■ Do this
Format the lines below as a JSON list of strings, with each line as its own string and blank lines left out. Do not include the pictures.

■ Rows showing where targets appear
☆ ☆ ☆ ☆

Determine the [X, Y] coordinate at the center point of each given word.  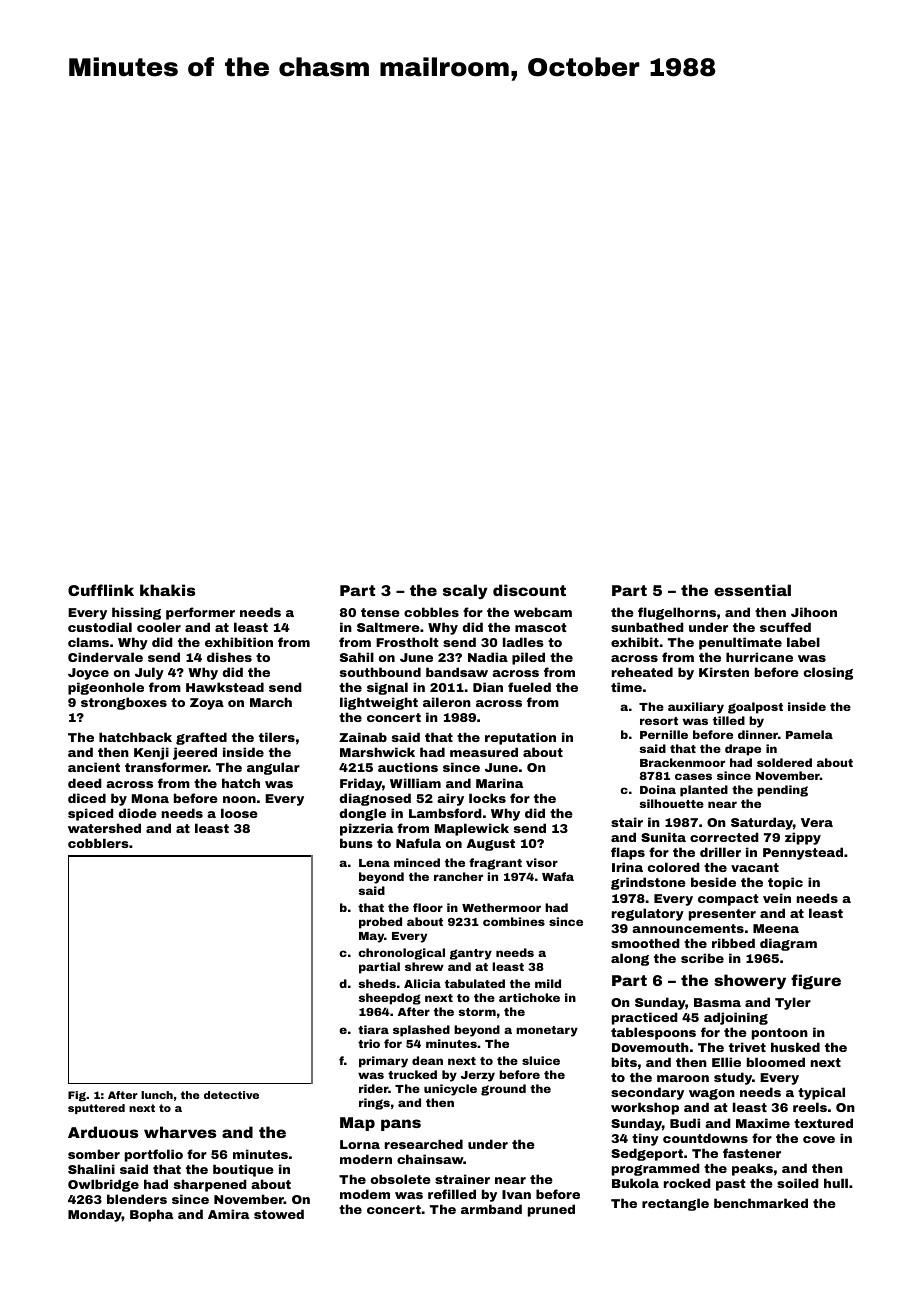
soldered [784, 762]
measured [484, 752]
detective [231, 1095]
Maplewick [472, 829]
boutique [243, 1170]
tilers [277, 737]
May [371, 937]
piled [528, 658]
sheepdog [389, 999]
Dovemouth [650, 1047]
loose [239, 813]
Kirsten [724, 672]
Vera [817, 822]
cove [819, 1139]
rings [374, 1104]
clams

☆ ☆ ☆ ☆

■ Solution
[
  "Determine the [X, Y] coordinate at the center point of each given word.  ",
  "soldered [784, 762]",
  "measured [484, 752]",
  "detective [231, 1095]",
  "Maplewick [472, 829]",
  "boutique [243, 1170]",
  "tilers [277, 737]",
  "May [371, 937]",
  "piled [528, 658]",
  "sheepdog [389, 999]",
  "Dovemouth [650, 1047]",
  "loose [239, 813]",
  "Kirsten [724, 672]",
  "Vera [817, 822]",
  "cove [819, 1139]",
  "rings [374, 1104]",
  "clams"
]